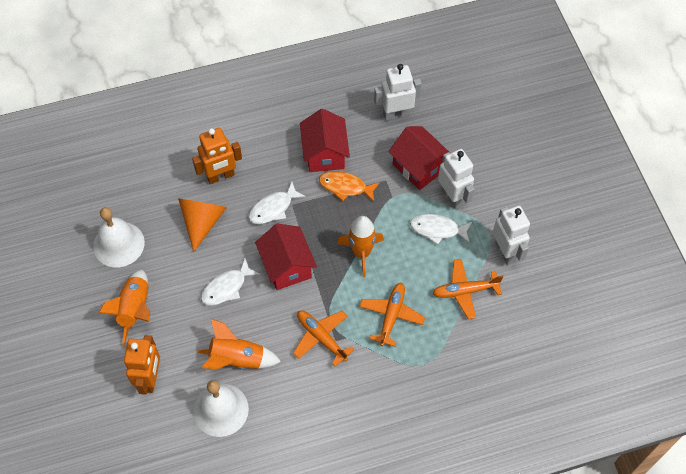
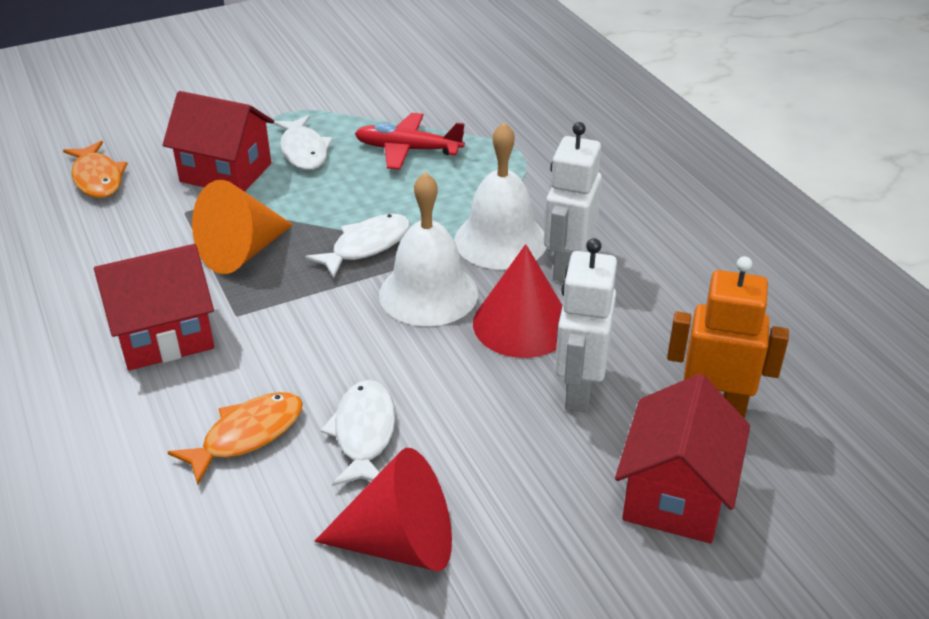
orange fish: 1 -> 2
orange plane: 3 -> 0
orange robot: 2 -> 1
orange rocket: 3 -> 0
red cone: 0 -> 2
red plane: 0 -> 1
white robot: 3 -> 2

◆ ◆ ◆ ◆ ◆

■ **Brief**
Go through the listing above and return every line where the word "orange" occurs.

■ **Result of this exercise**
orange fish: 1 -> 2
orange plane: 3 -> 0
orange robot: 2 -> 1
orange rocket: 3 -> 0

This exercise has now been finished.